ACTION ITEM >>
Repeat every record exactly.

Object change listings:
::::

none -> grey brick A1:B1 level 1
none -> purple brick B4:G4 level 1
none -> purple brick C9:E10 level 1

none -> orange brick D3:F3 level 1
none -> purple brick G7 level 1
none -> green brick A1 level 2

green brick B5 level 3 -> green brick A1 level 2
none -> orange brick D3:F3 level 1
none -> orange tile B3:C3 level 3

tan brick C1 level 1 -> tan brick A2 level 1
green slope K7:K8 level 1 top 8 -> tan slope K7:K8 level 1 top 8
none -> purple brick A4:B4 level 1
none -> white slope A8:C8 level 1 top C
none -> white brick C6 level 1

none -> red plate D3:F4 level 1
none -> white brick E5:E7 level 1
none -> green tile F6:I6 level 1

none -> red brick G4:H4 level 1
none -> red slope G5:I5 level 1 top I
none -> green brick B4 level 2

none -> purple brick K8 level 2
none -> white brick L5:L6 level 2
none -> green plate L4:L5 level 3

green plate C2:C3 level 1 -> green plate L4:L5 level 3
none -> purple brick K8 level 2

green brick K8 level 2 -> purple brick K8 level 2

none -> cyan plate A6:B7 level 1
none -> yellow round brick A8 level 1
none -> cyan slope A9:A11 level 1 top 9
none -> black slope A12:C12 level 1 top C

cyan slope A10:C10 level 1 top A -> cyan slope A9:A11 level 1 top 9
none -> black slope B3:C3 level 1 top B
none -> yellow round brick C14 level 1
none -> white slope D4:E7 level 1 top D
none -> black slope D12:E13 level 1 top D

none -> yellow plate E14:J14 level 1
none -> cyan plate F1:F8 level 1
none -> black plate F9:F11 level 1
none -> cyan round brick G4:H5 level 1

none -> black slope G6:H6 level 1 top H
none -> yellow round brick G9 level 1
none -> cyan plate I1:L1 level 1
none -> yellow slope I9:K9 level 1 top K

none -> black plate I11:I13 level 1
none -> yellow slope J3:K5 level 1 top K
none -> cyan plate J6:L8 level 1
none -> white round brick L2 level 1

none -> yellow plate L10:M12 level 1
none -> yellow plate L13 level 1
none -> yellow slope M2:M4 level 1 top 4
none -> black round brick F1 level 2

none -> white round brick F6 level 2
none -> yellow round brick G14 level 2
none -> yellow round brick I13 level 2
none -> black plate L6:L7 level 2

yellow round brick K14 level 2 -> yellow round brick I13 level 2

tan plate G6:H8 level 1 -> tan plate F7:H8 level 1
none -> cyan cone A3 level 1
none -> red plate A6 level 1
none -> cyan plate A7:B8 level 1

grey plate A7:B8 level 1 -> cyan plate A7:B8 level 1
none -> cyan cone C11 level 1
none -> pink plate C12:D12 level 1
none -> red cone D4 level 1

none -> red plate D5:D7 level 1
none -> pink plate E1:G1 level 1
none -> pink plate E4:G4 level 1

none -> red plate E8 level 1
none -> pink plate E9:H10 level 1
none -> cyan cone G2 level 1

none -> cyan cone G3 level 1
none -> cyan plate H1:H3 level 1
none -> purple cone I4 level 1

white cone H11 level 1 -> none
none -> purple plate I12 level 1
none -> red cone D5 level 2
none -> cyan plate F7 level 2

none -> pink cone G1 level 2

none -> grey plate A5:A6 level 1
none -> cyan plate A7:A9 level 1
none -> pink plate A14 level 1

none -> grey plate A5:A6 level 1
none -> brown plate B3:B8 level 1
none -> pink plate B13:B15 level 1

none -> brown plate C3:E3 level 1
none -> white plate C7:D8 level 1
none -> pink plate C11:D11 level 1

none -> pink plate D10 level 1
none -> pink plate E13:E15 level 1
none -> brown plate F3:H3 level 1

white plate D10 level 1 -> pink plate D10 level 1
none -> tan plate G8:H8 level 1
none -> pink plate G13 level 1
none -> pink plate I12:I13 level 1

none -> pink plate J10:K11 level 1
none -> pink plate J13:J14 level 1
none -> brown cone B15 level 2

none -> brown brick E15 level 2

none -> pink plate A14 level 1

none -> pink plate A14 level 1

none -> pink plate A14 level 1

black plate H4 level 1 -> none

::::

WRITTEN SOLUTION >>
none -> grey brick A1:B1 level 1
none -> purple brick B4:G4 level 1
none -> purple brick C9:E10 level 1

none -> orange brick D3:F3 level 1
none -> purple brick G7 level 1
none -> green brick A1 level 2

green brick B5 level 3 -> green brick A1 level 2
none -> orange brick D3:F3 level 1
none -> orange tile B3:C3 level 3

tan brick C1 level 1 -> tan brick A2 level 1
green slope K7:K8 level 1 top 8 -> tan slope K7:K8 level 1 top 8
none -> purple brick A4:B4 level 1
none -> white slope A8:C8 level 1 top C
none -> white brick C6 level 1

none -> red plate D3:F4 level 1
none -> white brick E5:E7 level 1
none -> green tile F6:I6 level 1

none -> red brick G4:H4 level 1
none -> red slope G5:I5 level 1 top I
none -> green brick B4 level 2

none -> purple brick K8 level 2
none -> white brick L5:L6 level 2
none -> green plate L4:L5 level 3

green plate C2:C3 level 1 -> green plate L4:L5 level 3
none -> purple brick K8 level 2

green brick K8 level 2 -> purple brick K8 level 2

none -> cyan plate A6:B7 level 1
none -> yellow round brick A8 level 1
none -> cyan slope A9:A11 level 1 top 9
none -> black slope A12:C12 level 1 top C

cyan slope A10:C10 level 1 top A -> cyan slope A9:A11 level 1 top 9
none -> black slope B3:C3 level 1 top B
none -> yellow round brick C14 level 1
none -> white slope D4:E7 level 1 top D
none -> black slope D12:E13 level 1 top D

none -> yellow plate E14:J14 level 1
none -> cyan plate F1:F8 level 1
none -> black plate F9:F11 level 1
none -> cyan round brick G4:H5 level 1

none -> black slope G6:H6 level 1 top H
none -> yellow round brick G9 level 1
none -> cyan plate I1:L1 level 1
none -> yellow slope I9:K9 level 1 top K

none -> black plate I11:I13 level 1
none -> yellow slope J3:K5 level 1 top K
none -> cyan plate J6:L8 level 1
none -> white round brick L2 level 1

none -> yellow plate L10:M12 level 1
none -> yellow plate L13 level 1
none -> yellow slope M2:M4 level 1 top 4
none -> black round brick F1 level 2

none -> white round brick F6 level 2
none -> yellow round brick G14 level 2
none -> yellow round brick I13 level 2
none -> black plate L6:L7 level 2

yellow round brick K14 level 2 -> yellow round brick I13 level 2

tan plate G6:H8 level 1 -> tan plate F7:H8 level 1
none -> cyan cone A3 level 1
none -> red plate A6 level 1
none -> cyan plate A7:B8 level 1

grey plate A7:B8 level 1 -> cyan plate A7:B8 level 1
none -> cyan cone C11 level 1
none -> pink plate C12:D12 level 1
none -> red cone D4 level 1

none -> red plate D5:D7 level 1
none -> pink plate E1:G1 level 1
none -> pink plate E4:G4 level 1

none -> red plate E8 level 1
none -> pink plate E9:H10 level 1
none -> cyan cone G2 level 1

none -> cyan cone G3 level 1
none -> cyan plate H1:H3 level 1
none -> purple cone I4 level 1

white cone H11 level 1 -> none
none -> purple plate I12 level 1
none -> red cone D5 level 2
none -> cyan plate F7 level 2

none -> pink cone G1 level 2

none -> grey plate A5:A6 level 1
none -> cyan plate A7:A9 level 1
none -> pink plate A14 level 1

none -> grey plate A5:A6 level 1
none -> brown plate B3:B8 level 1
none -> pink plate B13:B15 level 1

none -> brown plate C3:E3 level 1
none -> white plate C7:D8 level 1
none -> pink plate C11:D11 level 1

none -> pink plate D10 level 1
none -> pink plate E13:E15 level 1
none -> brown plate F3:H3 level 1

white plate D10 level 1 -> pink plate D10 level 1
none -> tan plate G8:H8 level 1
none -> pink plate G13 level 1
none -> pink plate I12:I13 level 1

none -> pink plate J10:K11 level 1
none -> pink plate J13:J14 level 1
none -> brown cone B15 level 2

none -> brown brick E15 level 2

none -> pink plate A14 level 1

none -> pink plate A14 level 1

none -> pink plate A14 level 1

black plate H4 level 1 -> none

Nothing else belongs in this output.